**Task objective:** Using "RFID" as the search string, find the matching lines below and copy them.

=== Provided entries ===

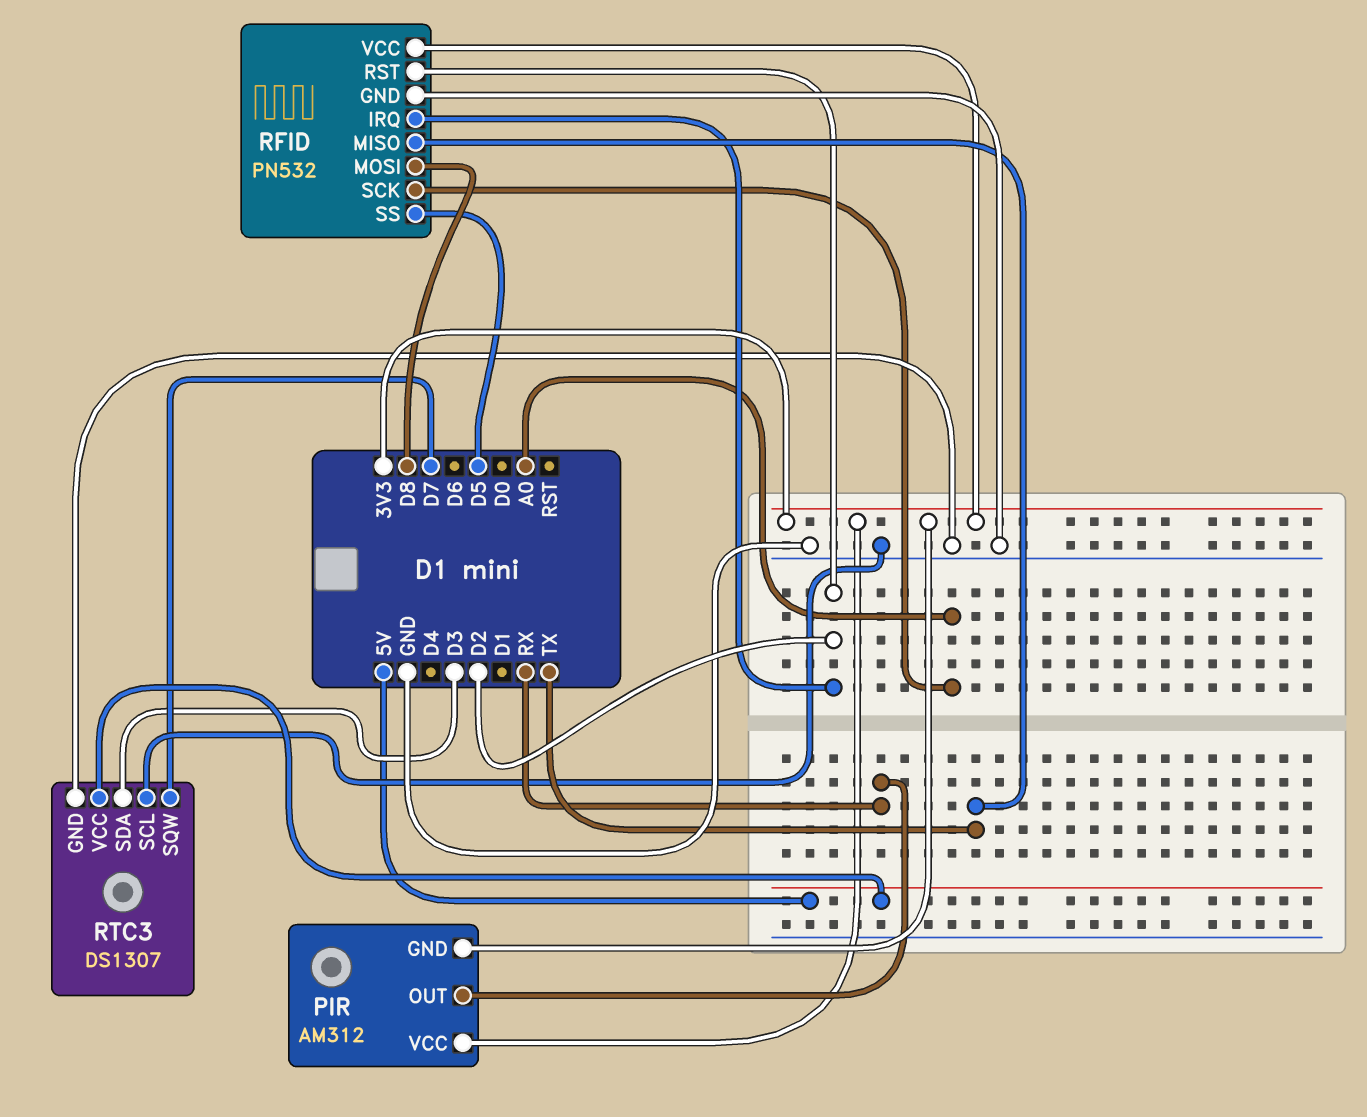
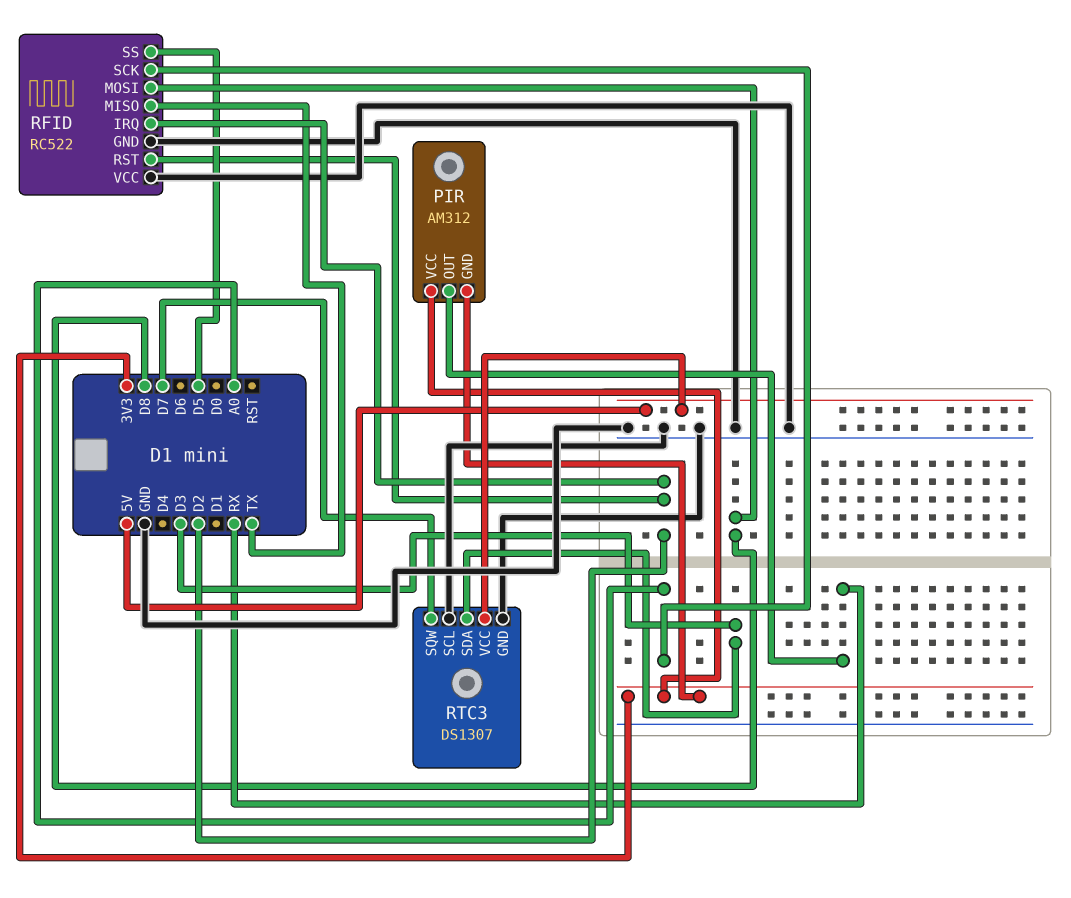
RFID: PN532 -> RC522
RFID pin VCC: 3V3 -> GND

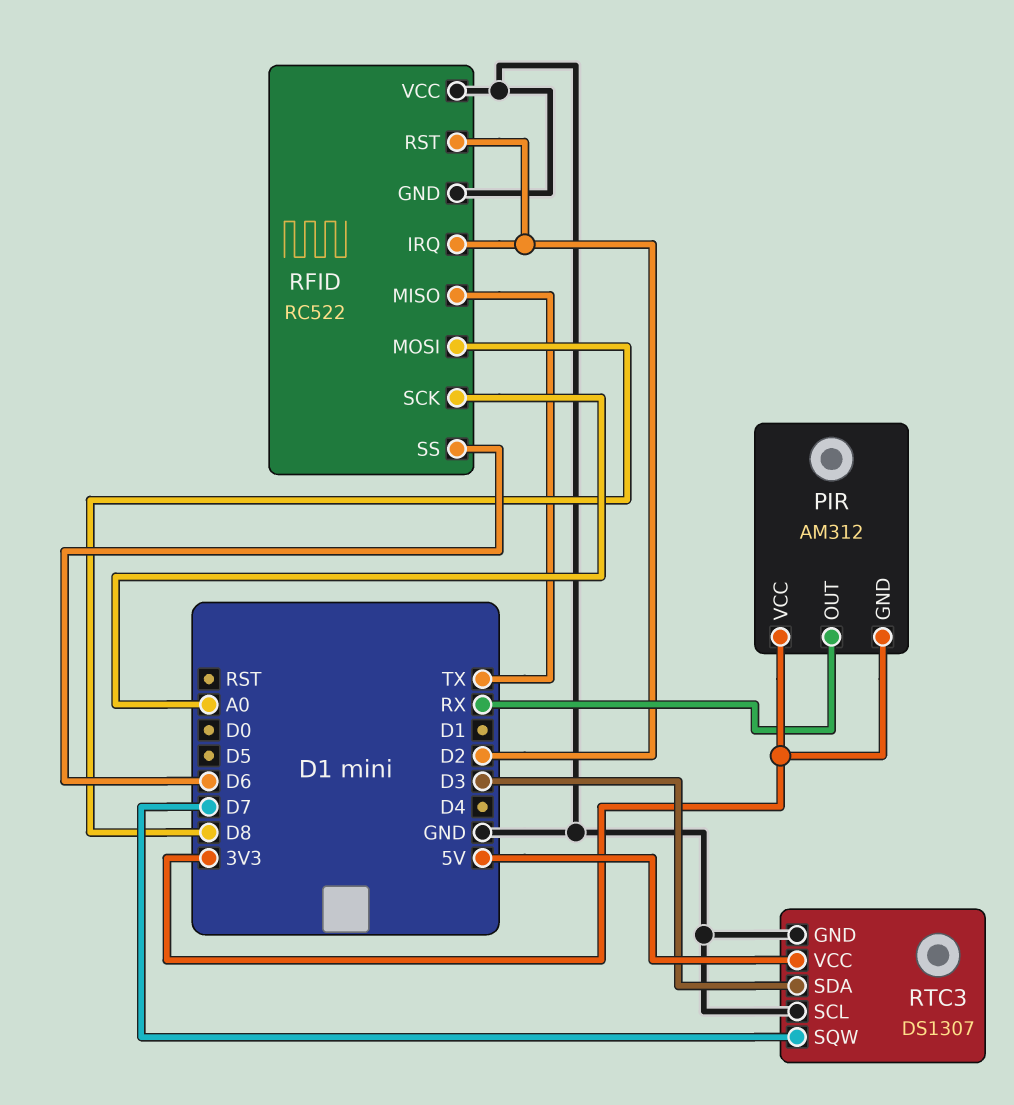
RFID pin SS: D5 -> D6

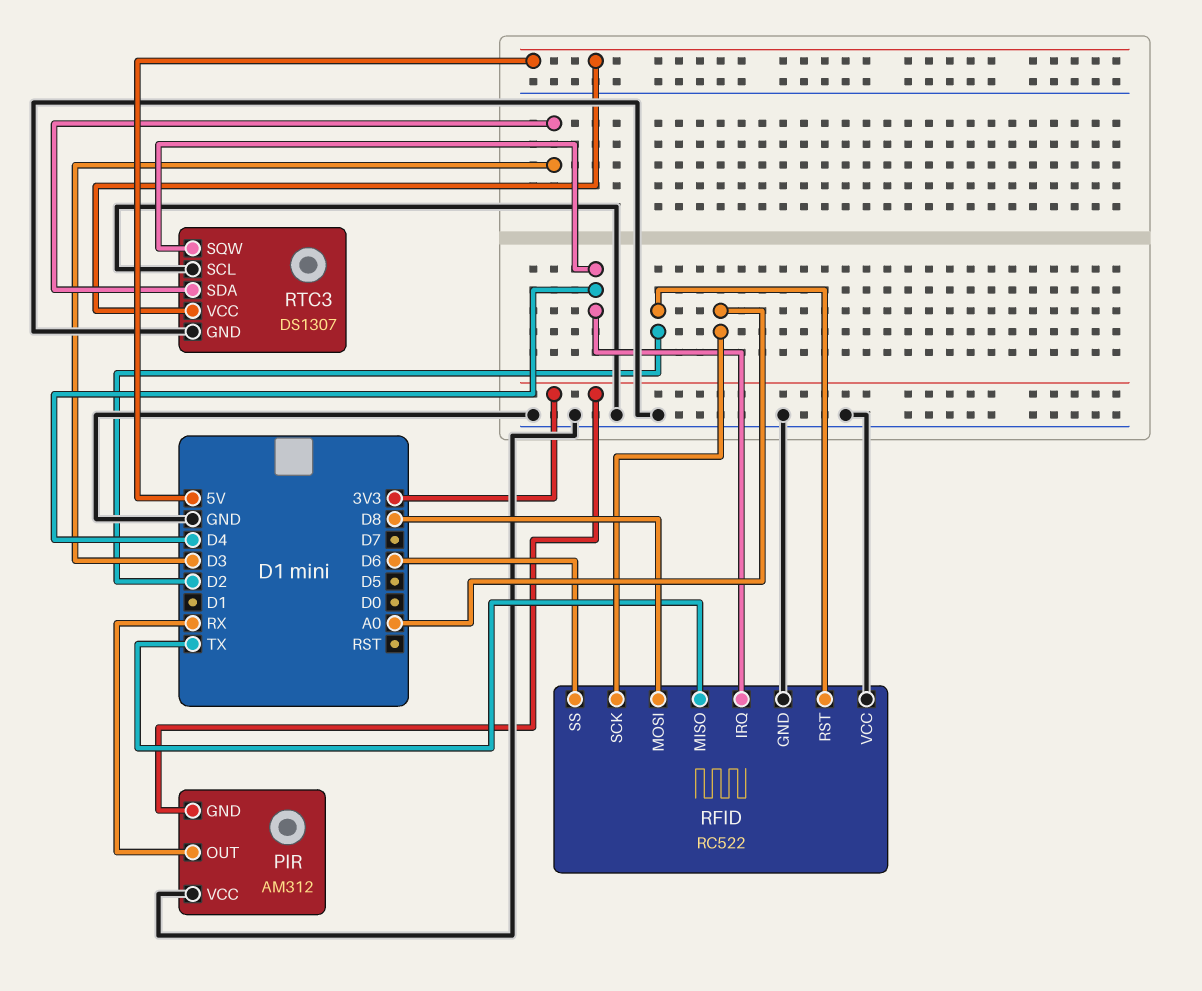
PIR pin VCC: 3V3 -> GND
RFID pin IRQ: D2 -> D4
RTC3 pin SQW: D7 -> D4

===

**Answer to this problem:**
RFID: PN532 -> RC522
RFID pin VCC: 3V3 -> GND
RFID pin SS: D5 -> D6
RFID pin IRQ: D2 -> D4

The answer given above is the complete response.